● Problem to solve: Give each line of the records again exactly and omit every picture.
*** Material provided ***
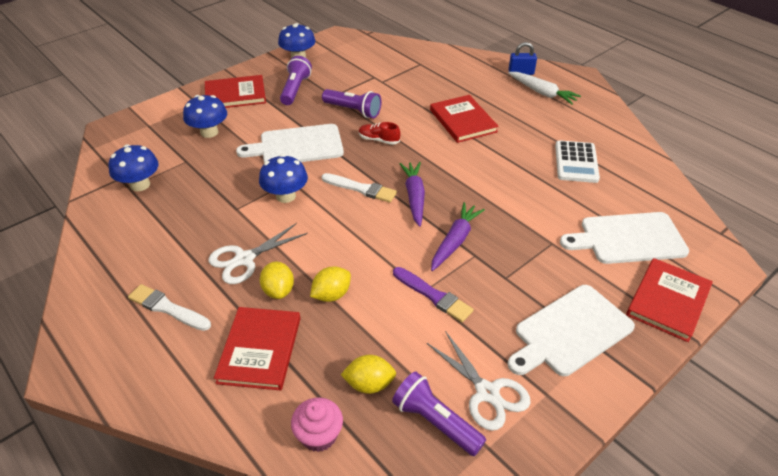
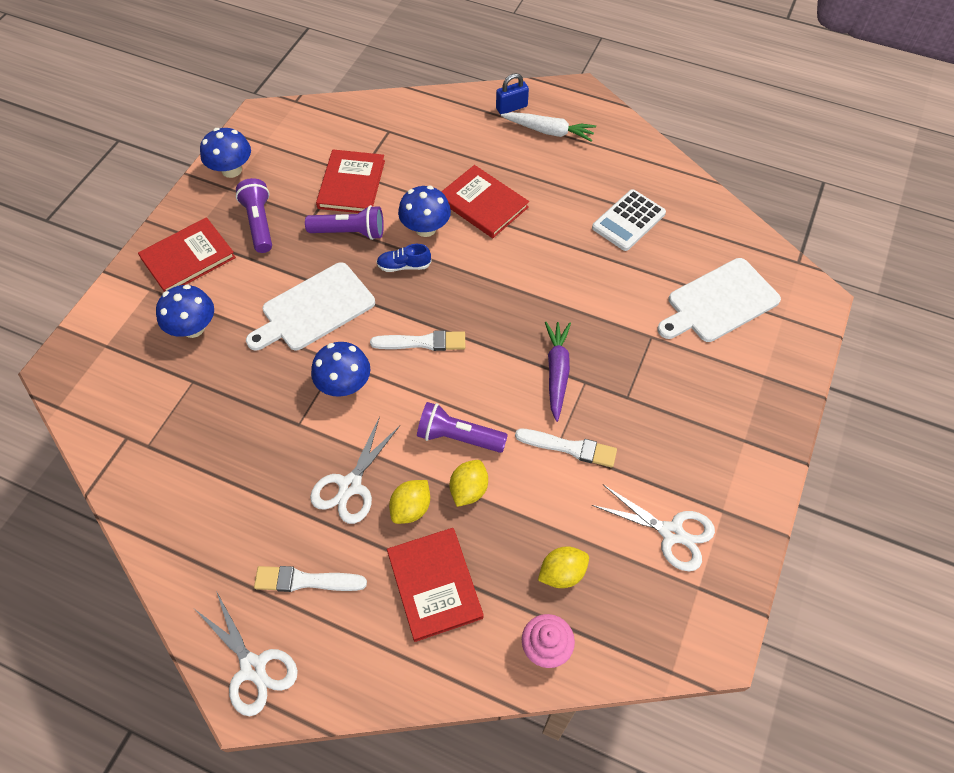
camera: 25 degrees left, 15 degrees up
blue mushroom [108,144,159,191] -> blue mushroom moved to [398,186,451,237]
yellow lemon [260,262,294,299] -> yellow lemon turned 75 degrees clockwise [389,480,430,524]
red shoe [359,122,400,145] -> blue shoe [376,244,431,272]
purple flashlight [392,371,486,456] -> purple flashlight moved to [417,402,508,453]
purple brush [393,267,473,322] -> white brush [515,429,617,467]
purple carrot [399,162,425,227] -> none
white cutting board [508,285,635,376] -> none
white calculator [555,140,600,183] -> white calculator turned 60 degrees clockwise [592,189,666,251]
red book [626,258,713,342] -> red book moved to [316,150,385,213]
none -> white scissors [196,591,298,716]

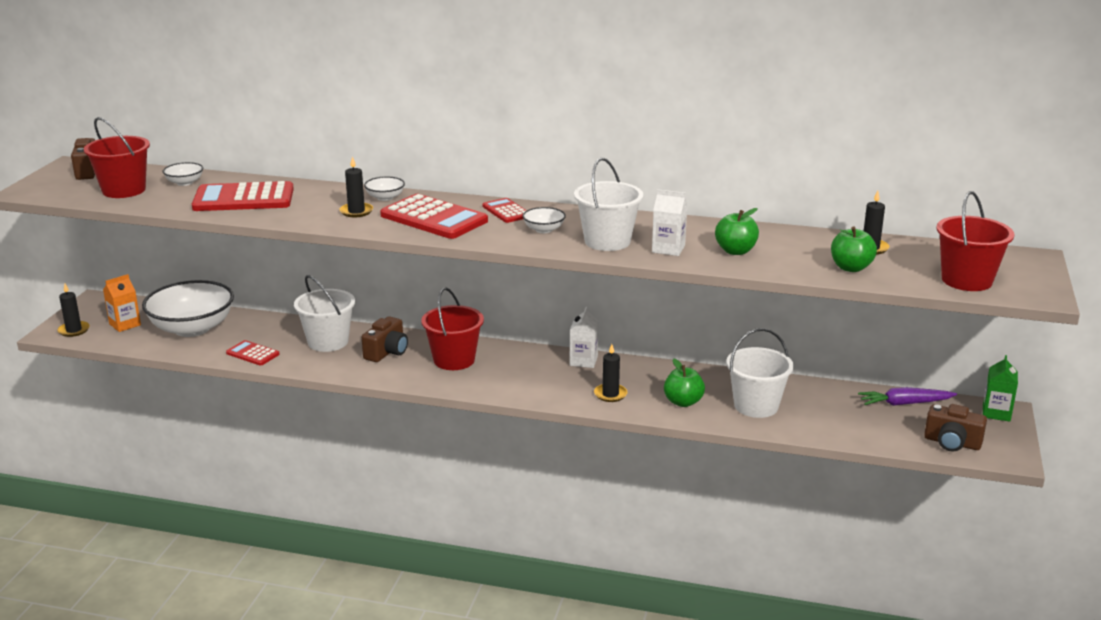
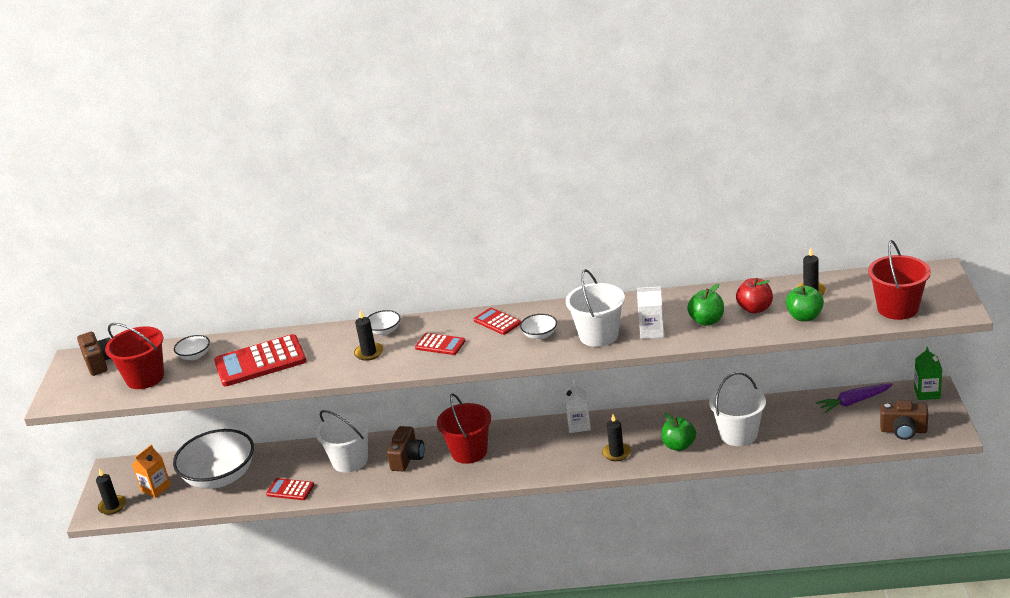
camera: 10 degrees left, 5 degrees up
red calculator [380,194,488,239] -> red calculator [415,333,465,355], size x0.53
none -> red apple [736,278,773,314]

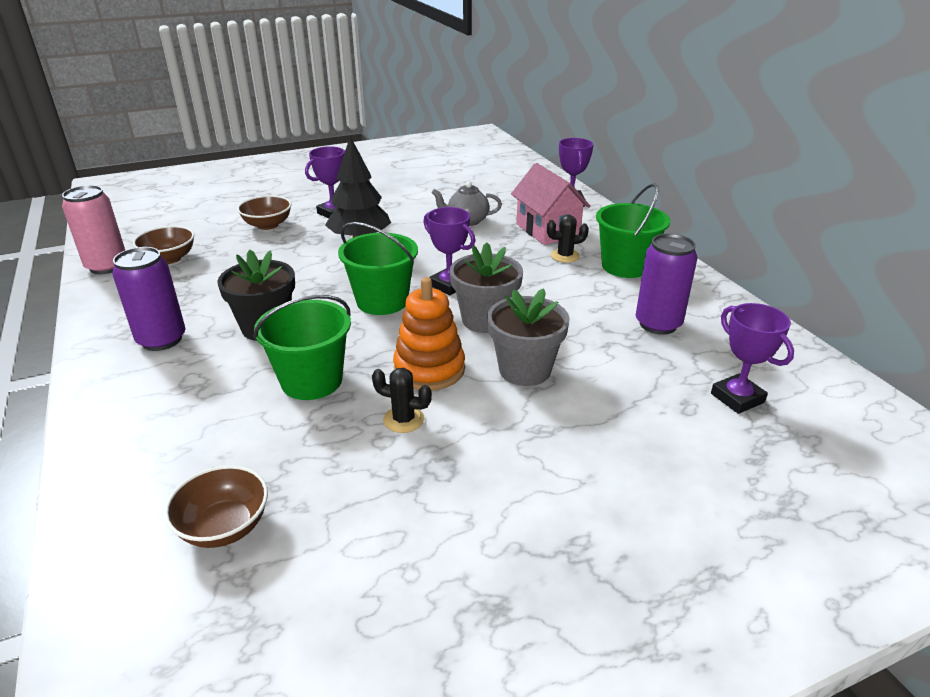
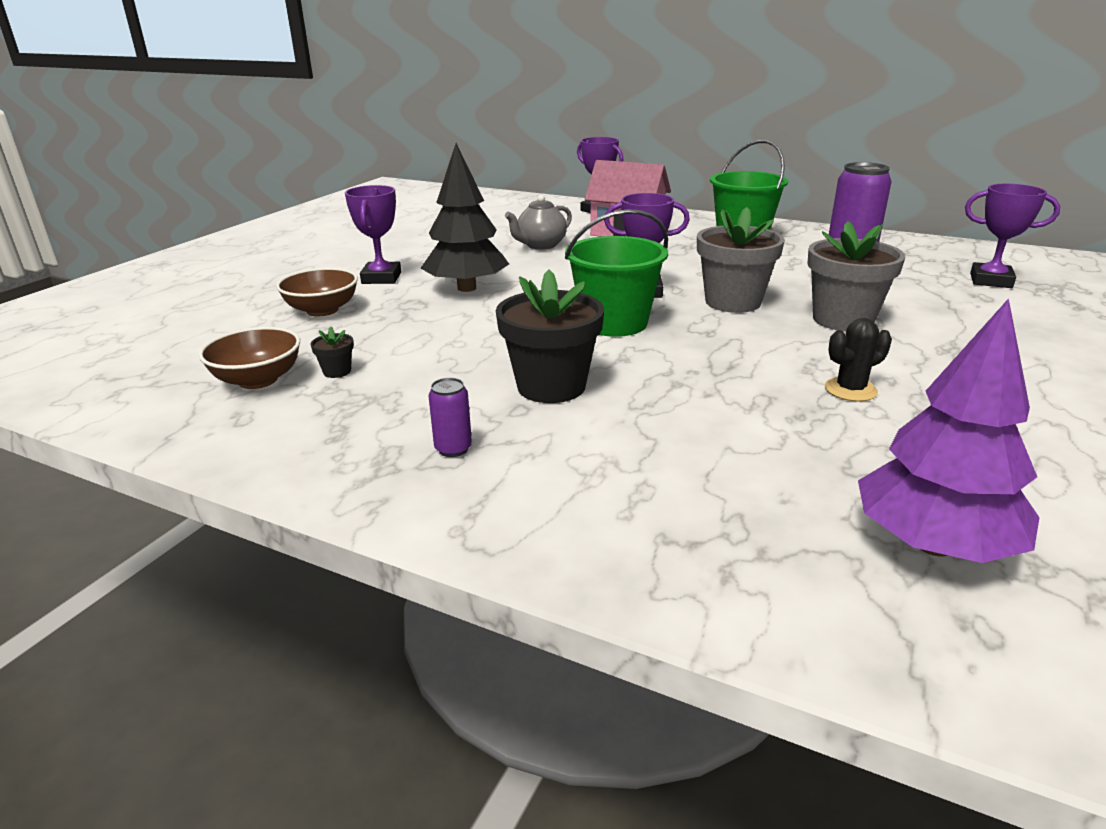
camera: 40 degrees left, 5 degrees down
pink can [62,185,125,274] -> none
purple can [112,247,186,351] -> purple can [428,378,472,457], size x0.48
brown bowl [164,465,268,548] -> purple tree [858,298,1039,563]
green bucket [253,295,351,400] -> none
orange stacking toy [393,277,465,391] -> none
black cactus [547,215,589,263] -> none
none -> black flower pot [310,326,354,378]

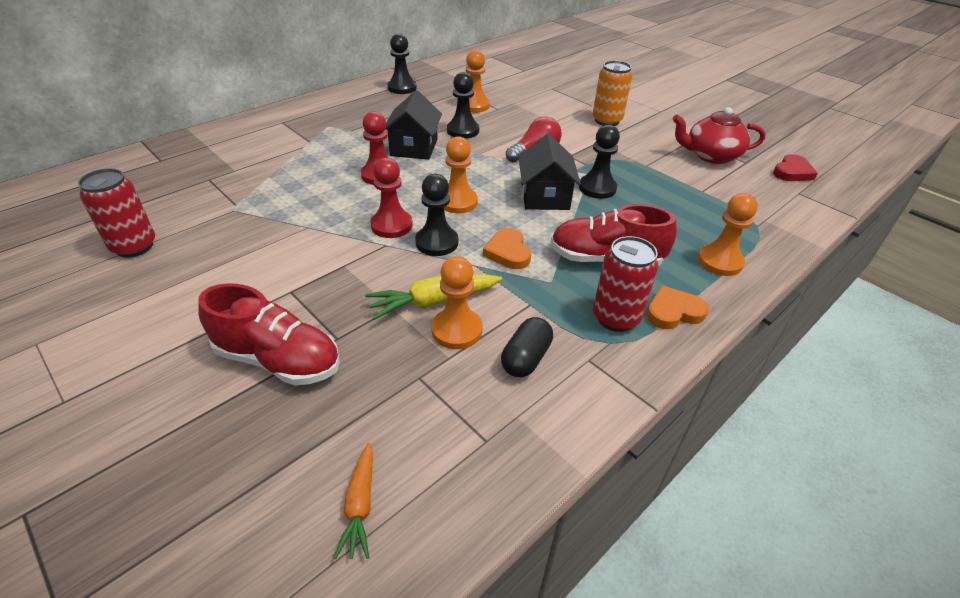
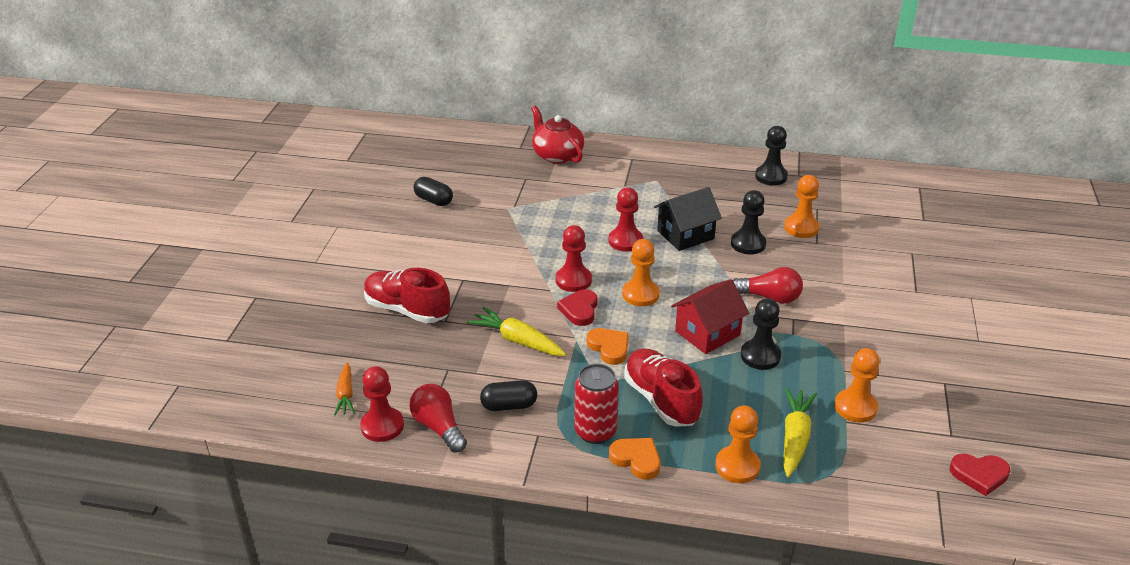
camera: 55 degrees right, 5 degrees down
red can [78,168,155,258] -> black capsule [414,177,453,206]
red shoe [198,283,340,385] -> red shoe turned 135 degrees clockwise [364,268,450,323]
orange carrot [334,443,373,559] -> orange carrot turned 60 degrees counterclockwise [334,362,355,415]
black pawn [415,174,458,256] -> red heart [557,289,598,326]
orange pawn [431,256,482,349] -> orange pawn moved to [834,348,880,422]
orange heart [483,228,531,269] -> orange heart turned 105 degrees clockwise [587,328,629,365]
black house [518,134,581,210] -> red house [671,279,749,354]
orange can [593,60,632,126] -> none
red teapot [672,107,766,164] -> red teapot moved to [531,106,584,164]
none -> red pawn [360,366,404,442]
none -> red light bulb [409,384,467,453]
none -> yellow carrot [783,387,817,477]

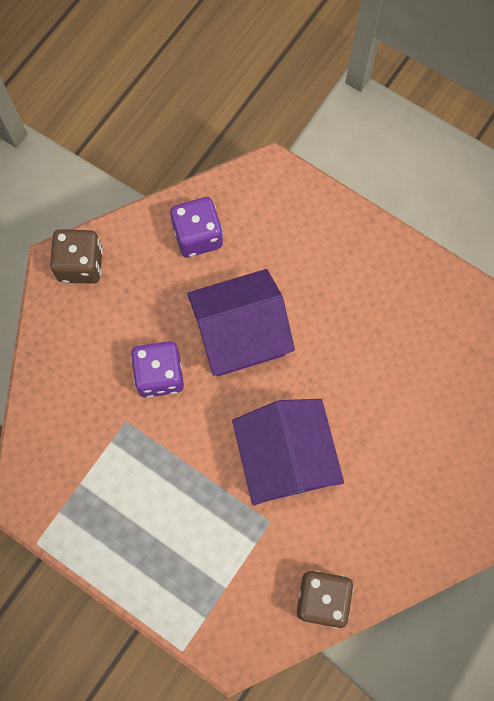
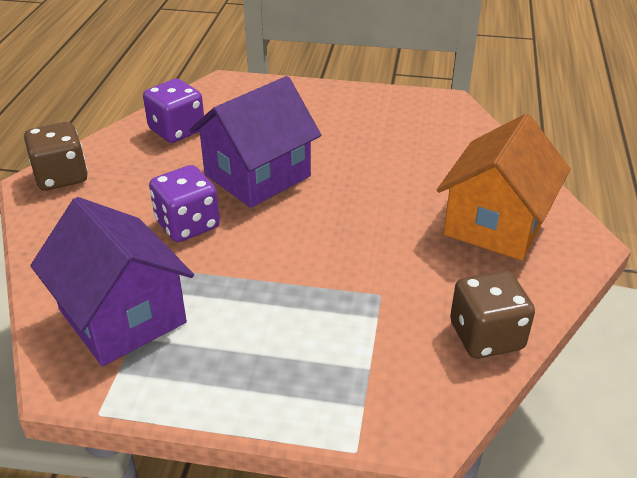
camera: 25 degrees left, 35 degrees down
purple house [232,399,344,505] -> purple house moved to [30,197,194,366]
none -> orange house [437,114,570,260]

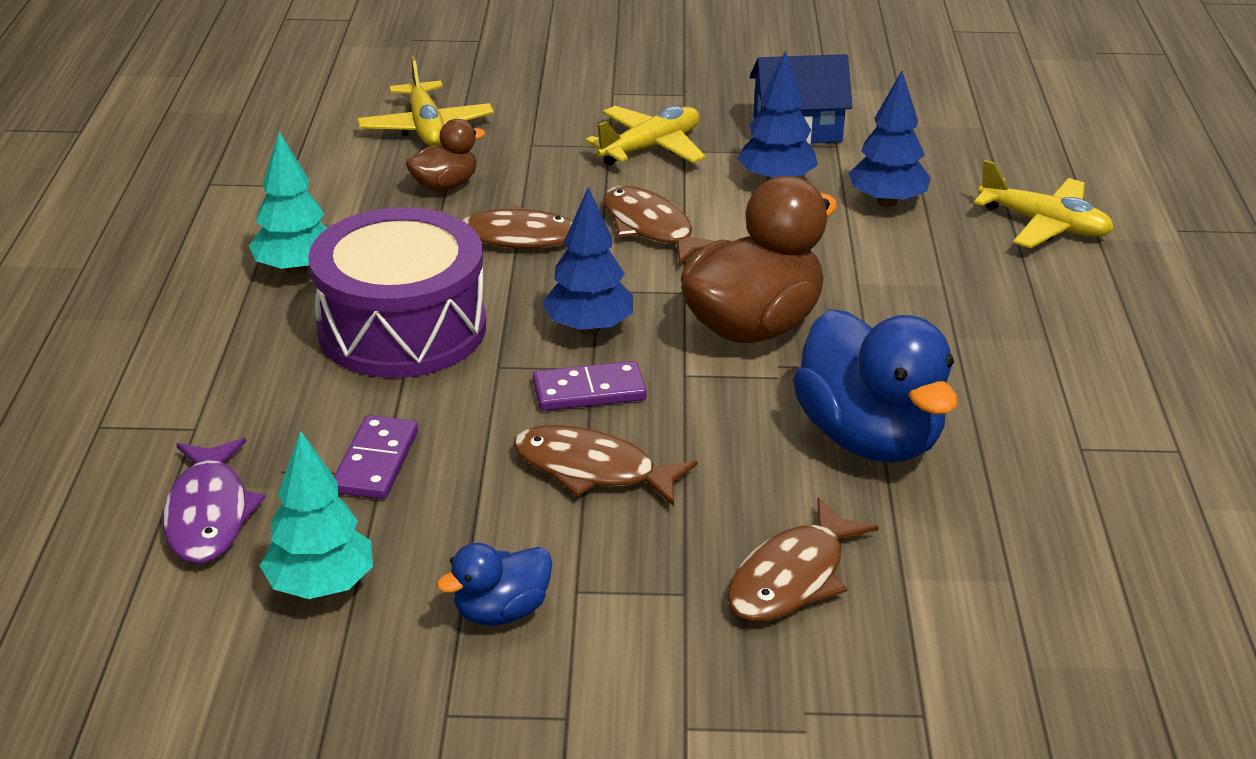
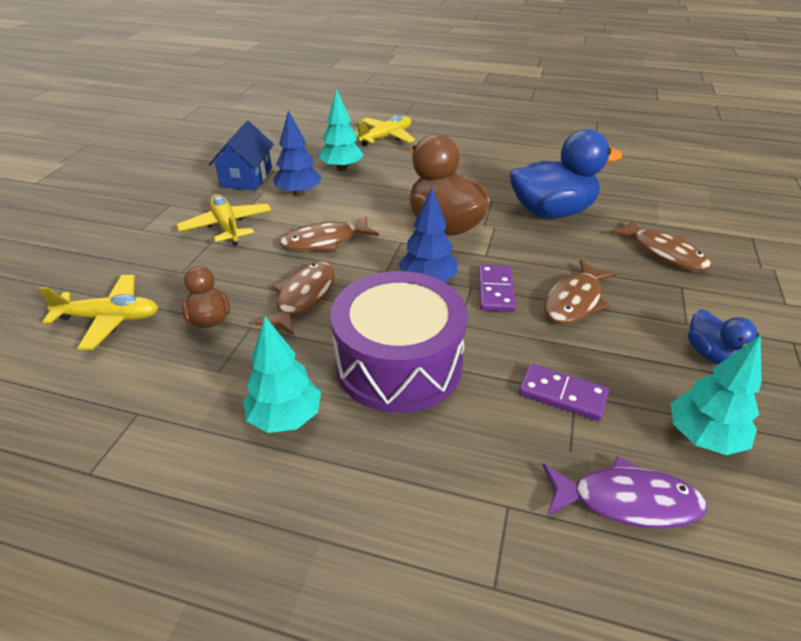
camera: 75 degrees left, 5 degrees up
blue tree [849,71,931,207] -> turquoise tree [319,89,364,171]

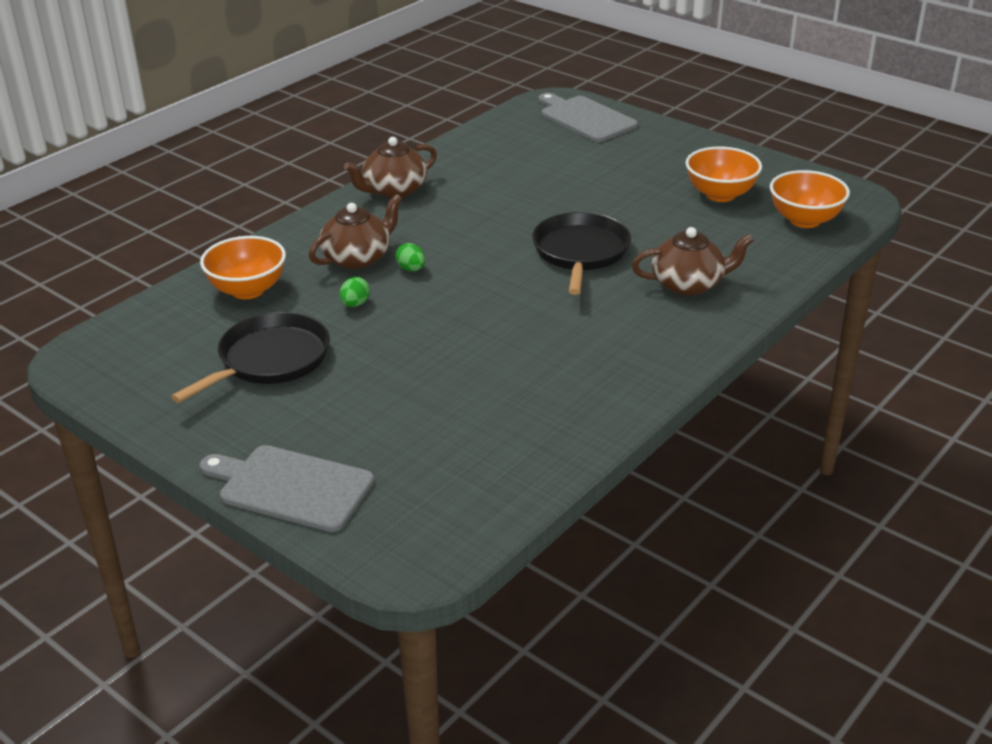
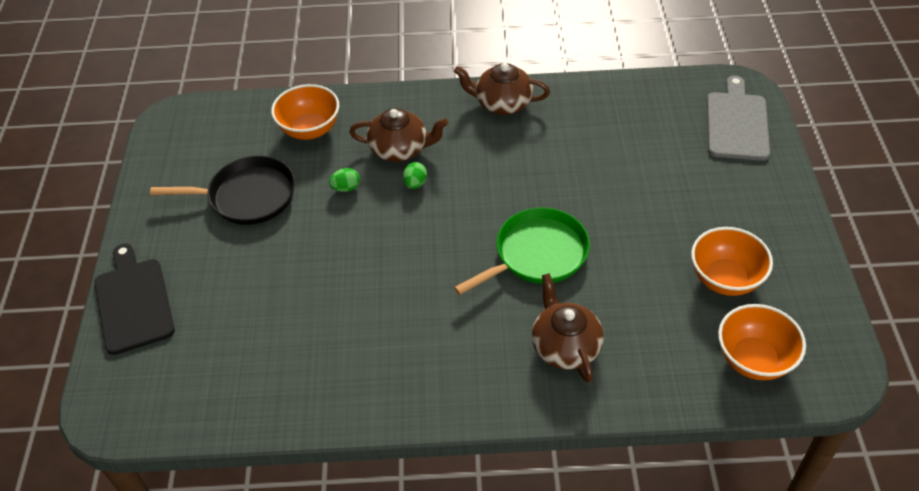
camera: 50 degrees right, 15 degrees up
grey cutting board [200,445,374,532] -> black cutting board [94,243,175,355]
black pan [532,212,631,295] -> green pan [454,207,590,295]
brown teapot [632,227,754,296] -> brown teapot turned 150 degrees counterclockwise [532,273,604,383]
***
● Solution for this problem:
camera: 25 degrees left, 15 degrees up
blue mushroom [108,144,159,191] -> blue mushroom moved to [398,186,451,237]
yellow lemon [260,262,294,299] -> yellow lemon turned 75 degrees clockwise [389,480,430,524]
red shoe [359,122,400,145] -> blue shoe [376,244,431,272]
purple flashlight [392,371,486,456] -> purple flashlight moved to [417,402,508,453]
purple brush [393,267,473,322] -> white brush [515,429,617,467]
purple carrot [399,162,425,227] -> none
white cutting board [508,285,635,376] -> none
white calculator [555,140,600,183] -> white calculator turned 60 degrees clockwise [592,189,666,251]
red book [626,258,713,342] -> red book moved to [316,150,385,213]
none -> white scissors [196,591,298,716]

camera: 10 degrees left, 5 degrees up
red calculator [380,194,488,239] -> red calculator [415,333,465,355], size x0.53
none -> red apple [736,278,773,314]

camera: 40 degrees left, 5 degrees down
pink can [62,185,125,274] -> none
purple can [112,247,186,351] -> purple can [428,378,472,457], size x0.48
brown bowl [164,465,268,548] -> purple tree [858,298,1039,563]
green bucket [253,295,351,400] -> none
orange stacking toy [393,277,465,391] -> none
black cactus [547,215,589,263] -> none
none -> black flower pot [310,326,354,378]

camera: 55 degrees right, 5 degrees down
red can [78,168,155,258] -> black capsule [414,177,453,206]
red shoe [198,283,340,385] -> red shoe turned 135 degrees clockwise [364,268,450,323]
orange carrot [334,443,373,559] -> orange carrot turned 60 degrees counterclockwise [334,362,355,415]
black pawn [415,174,458,256] -> red heart [557,289,598,326]
orange pawn [431,256,482,349] -> orange pawn moved to [834,348,880,422]
orange heart [483,228,531,269] -> orange heart turned 105 degrees clockwise [587,328,629,365]
black house [518,134,581,210] -> red house [671,279,749,354]
orange can [593,60,632,126] -> none
red teapot [672,107,766,164] -> red teapot moved to [531,106,584,164]
none -> red pawn [360,366,404,442]
none -> red light bulb [409,384,467,453]
none -> yellow carrot [783,387,817,477]

camera: 25 degrees left, 35 degrees down
purple house [232,399,344,505] -> purple house moved to [30,197,194,366]
none -> orange house [437,114,570,260]

camera: 75 degrees left, 5 degrees up
blue tree [849,71,931,207] -> turquoise tree [319,89,364,171]

camera: 50 degrees right, 15 degrees up
grey cutting board [200,445,374,532] -> black cutting board [94,243,175,355]
black pan [532,212,631,295] -> green pan [454,207,590,295]
brown teapot [632,227,754,296] -> brown teapot turned 150 degrees counterclockwise [532,273,604,383]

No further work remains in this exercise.